Scan the lines below and report each one containing "left" by copying it.

§ Recorded information:
......
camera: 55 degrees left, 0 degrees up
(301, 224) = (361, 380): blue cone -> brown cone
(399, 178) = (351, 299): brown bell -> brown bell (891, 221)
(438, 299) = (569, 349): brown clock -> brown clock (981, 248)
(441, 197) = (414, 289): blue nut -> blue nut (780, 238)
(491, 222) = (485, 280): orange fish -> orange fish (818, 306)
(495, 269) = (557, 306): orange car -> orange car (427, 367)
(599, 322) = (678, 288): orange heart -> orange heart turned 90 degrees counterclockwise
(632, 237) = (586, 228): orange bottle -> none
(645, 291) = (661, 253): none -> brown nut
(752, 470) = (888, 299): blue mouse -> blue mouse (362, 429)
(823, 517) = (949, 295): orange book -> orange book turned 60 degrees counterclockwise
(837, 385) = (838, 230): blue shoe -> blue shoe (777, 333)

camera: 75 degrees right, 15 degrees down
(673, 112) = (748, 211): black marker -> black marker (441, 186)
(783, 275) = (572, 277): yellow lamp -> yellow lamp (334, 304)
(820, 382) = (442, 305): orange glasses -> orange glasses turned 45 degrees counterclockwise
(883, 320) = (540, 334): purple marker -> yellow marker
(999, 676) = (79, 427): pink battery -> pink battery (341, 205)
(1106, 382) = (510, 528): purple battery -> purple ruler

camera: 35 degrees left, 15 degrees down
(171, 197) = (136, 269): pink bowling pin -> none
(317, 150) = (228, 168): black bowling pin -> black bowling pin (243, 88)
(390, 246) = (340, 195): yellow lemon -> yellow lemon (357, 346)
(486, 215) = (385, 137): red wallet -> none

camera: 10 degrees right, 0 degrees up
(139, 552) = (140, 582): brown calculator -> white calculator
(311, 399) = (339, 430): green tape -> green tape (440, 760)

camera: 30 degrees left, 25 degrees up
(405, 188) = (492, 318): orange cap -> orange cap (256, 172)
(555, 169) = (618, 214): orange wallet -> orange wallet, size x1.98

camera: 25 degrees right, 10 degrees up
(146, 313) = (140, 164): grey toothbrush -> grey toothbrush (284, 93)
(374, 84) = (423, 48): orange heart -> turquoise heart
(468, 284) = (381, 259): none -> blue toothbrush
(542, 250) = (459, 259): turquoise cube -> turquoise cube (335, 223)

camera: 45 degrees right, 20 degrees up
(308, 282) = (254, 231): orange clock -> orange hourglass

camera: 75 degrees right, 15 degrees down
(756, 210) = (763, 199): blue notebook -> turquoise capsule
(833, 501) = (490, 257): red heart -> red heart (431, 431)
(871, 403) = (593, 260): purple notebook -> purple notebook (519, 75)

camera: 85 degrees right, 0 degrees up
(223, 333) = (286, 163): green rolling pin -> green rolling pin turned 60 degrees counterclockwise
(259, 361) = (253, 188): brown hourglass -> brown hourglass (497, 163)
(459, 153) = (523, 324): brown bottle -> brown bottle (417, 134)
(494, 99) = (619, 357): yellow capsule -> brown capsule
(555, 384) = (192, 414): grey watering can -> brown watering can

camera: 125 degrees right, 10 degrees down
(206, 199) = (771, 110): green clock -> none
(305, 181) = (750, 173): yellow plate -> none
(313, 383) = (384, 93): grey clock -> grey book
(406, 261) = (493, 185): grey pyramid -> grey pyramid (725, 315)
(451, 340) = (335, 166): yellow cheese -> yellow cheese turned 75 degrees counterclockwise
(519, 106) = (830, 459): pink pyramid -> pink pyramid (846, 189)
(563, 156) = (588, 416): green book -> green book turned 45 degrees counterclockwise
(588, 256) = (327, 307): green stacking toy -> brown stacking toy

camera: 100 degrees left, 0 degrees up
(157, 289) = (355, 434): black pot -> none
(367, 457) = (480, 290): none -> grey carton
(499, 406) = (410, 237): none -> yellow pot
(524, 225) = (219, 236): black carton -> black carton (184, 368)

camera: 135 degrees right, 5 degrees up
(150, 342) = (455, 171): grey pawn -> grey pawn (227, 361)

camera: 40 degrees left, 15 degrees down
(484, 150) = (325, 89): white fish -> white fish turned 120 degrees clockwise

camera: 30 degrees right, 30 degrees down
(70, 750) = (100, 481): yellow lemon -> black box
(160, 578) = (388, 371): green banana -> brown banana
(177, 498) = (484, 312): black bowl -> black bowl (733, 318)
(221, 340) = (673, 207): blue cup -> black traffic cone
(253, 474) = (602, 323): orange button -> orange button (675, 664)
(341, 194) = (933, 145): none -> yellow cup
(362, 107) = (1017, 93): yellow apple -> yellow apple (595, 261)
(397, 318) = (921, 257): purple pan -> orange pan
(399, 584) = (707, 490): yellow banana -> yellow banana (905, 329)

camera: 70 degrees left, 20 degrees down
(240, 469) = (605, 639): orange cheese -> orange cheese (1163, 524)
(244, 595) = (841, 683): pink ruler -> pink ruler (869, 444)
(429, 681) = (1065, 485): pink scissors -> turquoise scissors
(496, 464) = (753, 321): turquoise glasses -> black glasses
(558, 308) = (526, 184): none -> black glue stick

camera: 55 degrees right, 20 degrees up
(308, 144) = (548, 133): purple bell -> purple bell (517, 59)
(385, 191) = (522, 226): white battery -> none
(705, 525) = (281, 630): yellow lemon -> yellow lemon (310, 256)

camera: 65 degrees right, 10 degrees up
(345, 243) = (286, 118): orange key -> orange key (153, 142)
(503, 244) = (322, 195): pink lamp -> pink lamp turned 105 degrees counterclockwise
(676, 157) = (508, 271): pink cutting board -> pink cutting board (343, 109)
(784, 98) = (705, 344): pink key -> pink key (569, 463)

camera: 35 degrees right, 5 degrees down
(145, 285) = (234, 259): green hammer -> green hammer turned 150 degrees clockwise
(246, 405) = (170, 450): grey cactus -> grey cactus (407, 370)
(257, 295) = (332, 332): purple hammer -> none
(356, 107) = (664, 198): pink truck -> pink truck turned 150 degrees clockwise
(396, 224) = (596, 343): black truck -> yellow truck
......
§ Solution for this task:
camera: 55 degrees left, 0 degrees up
camera: 35 degrees left, 15 degrees down
camera: 30 degrees left, 25 degrees up
camera: 100 degrees left, 0 degrees up
camera: 40 degrees left, 15 degrees down
camera: 70 degrees left, 20 degrees down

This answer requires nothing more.